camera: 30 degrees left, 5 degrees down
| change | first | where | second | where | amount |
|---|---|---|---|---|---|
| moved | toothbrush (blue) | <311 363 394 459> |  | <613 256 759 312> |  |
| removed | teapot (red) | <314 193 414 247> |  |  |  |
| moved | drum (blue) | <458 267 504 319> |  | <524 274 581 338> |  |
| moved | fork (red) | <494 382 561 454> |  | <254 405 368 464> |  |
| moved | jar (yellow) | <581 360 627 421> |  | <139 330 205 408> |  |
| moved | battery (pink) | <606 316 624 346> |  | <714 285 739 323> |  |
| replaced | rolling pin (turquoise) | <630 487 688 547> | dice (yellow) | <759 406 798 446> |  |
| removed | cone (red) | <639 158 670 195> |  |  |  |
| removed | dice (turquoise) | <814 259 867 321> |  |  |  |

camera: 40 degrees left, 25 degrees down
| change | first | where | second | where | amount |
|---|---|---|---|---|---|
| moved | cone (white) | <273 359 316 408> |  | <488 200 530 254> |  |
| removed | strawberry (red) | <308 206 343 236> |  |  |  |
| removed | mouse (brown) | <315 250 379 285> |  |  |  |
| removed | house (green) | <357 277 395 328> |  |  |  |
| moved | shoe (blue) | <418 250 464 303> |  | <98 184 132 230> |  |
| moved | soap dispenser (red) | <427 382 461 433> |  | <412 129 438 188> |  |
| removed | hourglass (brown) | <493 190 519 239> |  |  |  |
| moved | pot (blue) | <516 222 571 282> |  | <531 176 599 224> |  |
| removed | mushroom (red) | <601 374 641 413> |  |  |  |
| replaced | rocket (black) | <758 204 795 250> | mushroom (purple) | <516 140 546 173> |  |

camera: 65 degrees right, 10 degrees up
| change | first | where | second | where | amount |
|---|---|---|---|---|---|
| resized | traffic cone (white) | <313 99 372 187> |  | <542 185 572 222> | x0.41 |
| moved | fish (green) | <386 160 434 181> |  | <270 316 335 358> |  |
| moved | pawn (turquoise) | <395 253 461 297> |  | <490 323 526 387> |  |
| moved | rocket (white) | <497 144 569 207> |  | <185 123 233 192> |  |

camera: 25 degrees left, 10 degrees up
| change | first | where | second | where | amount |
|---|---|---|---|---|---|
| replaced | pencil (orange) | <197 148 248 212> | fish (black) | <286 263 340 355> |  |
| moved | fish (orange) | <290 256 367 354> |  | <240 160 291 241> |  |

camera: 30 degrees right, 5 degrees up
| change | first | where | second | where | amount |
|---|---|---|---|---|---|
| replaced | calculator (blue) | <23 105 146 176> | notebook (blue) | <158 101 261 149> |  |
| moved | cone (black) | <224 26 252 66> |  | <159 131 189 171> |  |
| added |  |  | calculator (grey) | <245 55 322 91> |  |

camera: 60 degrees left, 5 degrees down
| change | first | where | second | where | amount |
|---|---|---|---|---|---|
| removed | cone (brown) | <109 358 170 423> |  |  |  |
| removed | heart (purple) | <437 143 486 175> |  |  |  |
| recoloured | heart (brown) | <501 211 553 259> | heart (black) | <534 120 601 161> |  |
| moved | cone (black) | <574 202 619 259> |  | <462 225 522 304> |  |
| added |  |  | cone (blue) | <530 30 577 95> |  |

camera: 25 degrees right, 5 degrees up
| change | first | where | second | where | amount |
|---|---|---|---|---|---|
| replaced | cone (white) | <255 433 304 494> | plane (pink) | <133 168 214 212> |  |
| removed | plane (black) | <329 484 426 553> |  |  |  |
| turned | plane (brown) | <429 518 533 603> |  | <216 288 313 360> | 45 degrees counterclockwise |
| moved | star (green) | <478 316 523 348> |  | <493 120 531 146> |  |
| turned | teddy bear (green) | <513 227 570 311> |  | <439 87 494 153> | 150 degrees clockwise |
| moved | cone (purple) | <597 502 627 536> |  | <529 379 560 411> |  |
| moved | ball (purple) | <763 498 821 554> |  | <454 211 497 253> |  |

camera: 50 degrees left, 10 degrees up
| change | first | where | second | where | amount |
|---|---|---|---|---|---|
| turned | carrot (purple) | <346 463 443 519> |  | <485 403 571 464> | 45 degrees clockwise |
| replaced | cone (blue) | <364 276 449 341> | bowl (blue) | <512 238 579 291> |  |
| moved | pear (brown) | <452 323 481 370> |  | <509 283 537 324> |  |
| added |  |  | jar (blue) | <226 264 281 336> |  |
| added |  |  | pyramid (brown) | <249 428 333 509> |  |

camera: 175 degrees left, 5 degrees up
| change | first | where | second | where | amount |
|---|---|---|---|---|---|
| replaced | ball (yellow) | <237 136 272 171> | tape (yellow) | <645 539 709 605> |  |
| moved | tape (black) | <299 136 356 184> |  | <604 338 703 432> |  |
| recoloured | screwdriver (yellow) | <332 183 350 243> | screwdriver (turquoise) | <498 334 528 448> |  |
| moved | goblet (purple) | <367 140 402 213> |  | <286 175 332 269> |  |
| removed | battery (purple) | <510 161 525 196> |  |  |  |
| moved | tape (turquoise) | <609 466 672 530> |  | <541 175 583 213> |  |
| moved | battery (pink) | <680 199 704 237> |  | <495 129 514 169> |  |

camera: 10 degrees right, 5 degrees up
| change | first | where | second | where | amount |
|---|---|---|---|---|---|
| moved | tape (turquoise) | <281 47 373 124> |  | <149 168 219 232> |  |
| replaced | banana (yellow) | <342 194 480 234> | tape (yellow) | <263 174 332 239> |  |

Task prompt:
Each line of the data must be retyped exactly as written.

Problem solution:
camera: 30 degrees left, 5 degrees down
| change | first | where | second | where | amount |
|---|---|---|---|---|---|
| moved | toothbrush (blue) | <311 363 394 459> |  | <613 256 759 312> |  |
| removed | teapot (red) | <314 193 414 247> |  |  |  |
| moved | drum (blue) | <458 267 504 319> |  | <524 274 581 338> |  |
| moved | fork (red) | <494 382 561 454> |  | <254 405 368 464> |  |
| moved | jar (yellow) | <581 360 627 421> |  | <139 330 205 408> |  |
| moved | battery (pink) | <606 316 624 346> |  | <714 285 739 323> |  |
| replaced | rolling pin (turquoise) | <630 487 688 547> | dice (yellow) | <759 406 798 446> |  |
| removed | cone (red) | <639 158 670 195> |  |  |  |
| removed | dice (turquoise) | <814 259 867 321> |  |  |  |

camera: 40 degrees left, 25 degrees down
| change | first | where | second | where | amount |
|---|---|---|---|---|---|
| moved | cone (white) | <273 359 316 408> |  | <488 200 530 254> |  |
| removed | strawberry (red) | <308 206 343 236> |  |  |  |
| removed | mouse (brown) | <315 250 379 285> |  |  |  |
| removed | house (green) | <357 277 395 328> |  |  |  |
| moved | shoe (blue) | <418 250 464 303> |  | <98 184 132 230> |  |
| moved | soap dispenser (red) | <427 382 461 433> |  | <412 129 438 188> |  |
| removed | hourglass (brown) | <493 190 519 239> |  |  |  |
| moved | pot (blue) | <516 222 571 282> |  | <531 176 599 224> |  |
| removed | mushroom (red) | <601 374 641 413> |  |  |  |
| replaced | rocket (black) | <758 204 795 250> | mushroom (purple) | <516 140 546 173> |  |

camera: 65 degrees right, 10 degrees up
| change | first | where | second | where | amount |
|---|---|---|---|---|---|
| resized | traffic cone (white) | <313 99 372 187> |  | <542 185 572 222> | x0.41 |
| moved | fish (green) | <386 160 434 181> |  | <270 316 335 358> |  |
| moved | pawn (turquoise) | <395 253 461 297> |  | <490 323 526 387> |  |
| moved | rocket (white) | <497 144 569 207> |  | <185 123 233 192> |  |

camera: 25 degrees left, 10 degrees up
| change | first | where | second | where | amount |
|---|---|---|---|---|---|
| replaced | pencil (orange) | <197 148 248 212> | fish (black) | <286 263 340 355> |  |
| moved | fish (orange) | <290 256 367 354> |  | <240 160 291 241> |  |

camera: 30 degrees right, 5 degrees up
| change | first | where | second | where | amount |
|---|---|---|---|---|---|
| replaced | calculator (blue) | <23 105 146 176> | notebook (blue) | <158 101 261 149> |  |
| moved | cone (black) | <224 26 252 66> |  | <159 131 189 171> |  |
| added |  |  | calculator (grey) | <245 55 322 91> |  |

camera: 60 degrees left, 5 degrees down
| change | first | where | second | where | amount |
|---|---|---|---|---|---|
| removed | cone (brown) | <109 358 170 423> |  |  |  |
| removed | heart (purple) | <437 143 486 175> |  |  |  |
| recoloured | heart (brown) | <501 211 553 259> | heart (black) | <534 120 601 161> |  |
| moved | cone (black) | <574 202 619 259> |  | <462 225 522 304> |  |
| added |  |  | cone (blue) | <530 30 577 95> |  |

camera: 25 degrees right, 5 degrees up
| change | first | where | second | where | amount |
|---|---|---|---|---|---|
| replaced | cone (white) | <255 433 304 494> | plane (pink) | <133 168 214 212> |  |
| removed | plane (black) | <329 484 426 553> |  |  |  |
| turned | plane (brown) | <429 518 533 603> |  | <216 288 313 360> | 45 degrees counterclockwise |
| moved | star (green) | <478 316 523 348> |  | <493 120 531 146> |  |
| turned | teddy bear (green) | <513 227 570 311> |  | <439 87 494 153> | 150 degrees clockwise |
| moved | cone (purple) | <597 502 627 536> |  | <529 379 560 411> |  |
| moved | ball (purple) | <763 498 821 554> |  | <454 211 497 253> |  |

camera: 50 degrees left, 10 degrees up
| change | first | where | second | where | amount |
|---|---|---|---|---|---|
| turned | carrot (purple) | <346 463 443 519> |  | <485 403 571 464> | 45 degrees clockwise |
| replaced | cone (blue) | <364 276 449 341> | bowl (blue) | <512 238 579 291> |  |
| moved | pear (brown) | <452 323 481 370> |  | <509 283 537 324> |  |
| added |  |  | jar (blue) | <226 264 281 336> |  |
| added |  |  | pyramid (brown) | <249 428 333 509> |  |

camera: 175 degrees left, 5 degrees up
| change | first | where | second | where | amount |
|---|---|---|---|---|---|
| replaced | ball (yellow) | <237 136 272 171> | tape (yellow) | <645 539 709 605> |  |
| moved | tape (black) | <299 136 356 184> |  | <604 338 703 432> |  |
| recoloured | screwdriver (yellow) | <332 183 350 243> | screwdriver (turquoise) | <498 334 528 448> |  |
| moved | goblet (purple) | <367 140 402 213> |  | <286 175 332 269> |  |
| removed | battery (purple) | <510 161 525 196> |  |  |  |
| moved | tape (turquoise) | <609 466 672 530> |  | <541 175 583 213> |  |
| moved | battery (pink) | <680 199 704 237> |  | <495 129 514 169> |  |

camera: 10 degrees right, 5 degrees up
| change | first | where | second | where | amount |
|---|---|---|---|---|---|
| moved | tape (turquoise) | <281 47 373 124> |  | <149 168 219 232> |  |
| replaced | banana (yellow) | <342 194 480 234> | tape (yellow) | <263 174 332 239> |  |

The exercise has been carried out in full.